## Data provided

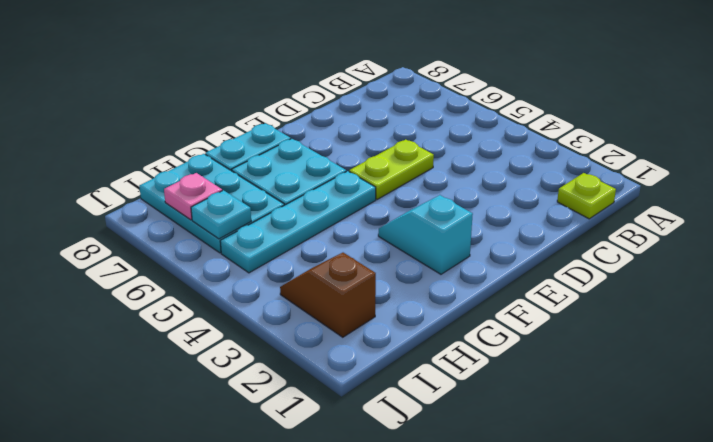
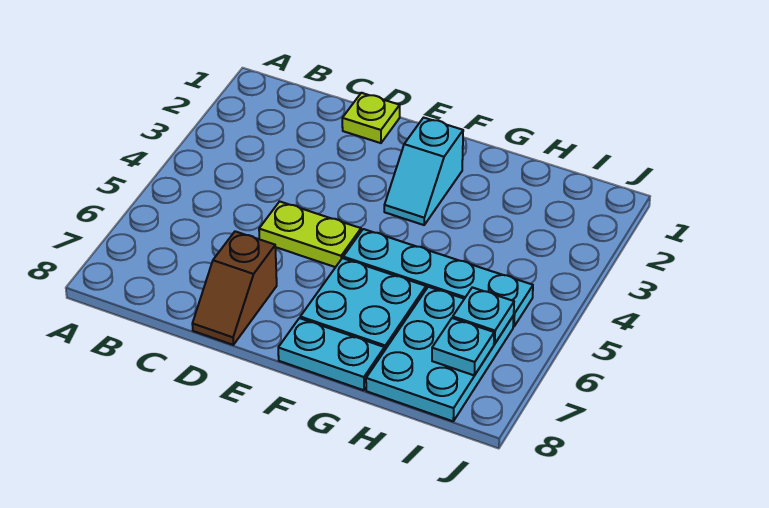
lime plate B1 level 1 -> lime plate D1 level 1
brown slope I2:I3 level 1 top 2 -> brown slope D7:D8 level 1 top 7
pink plate I7 level 2 -> cyan plate I7 level 2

## Exercise details
The data above should be restated exactly, with its images dropped.

## Response for this exercise
lime plate B1 level 1 -> lime plate D1 level 1
brown slope I2:I3 level 1 top 2 -> brown slope D7:D8 level 1 top 7
pink plate I7 level 2 -> cyan plate I7 level 2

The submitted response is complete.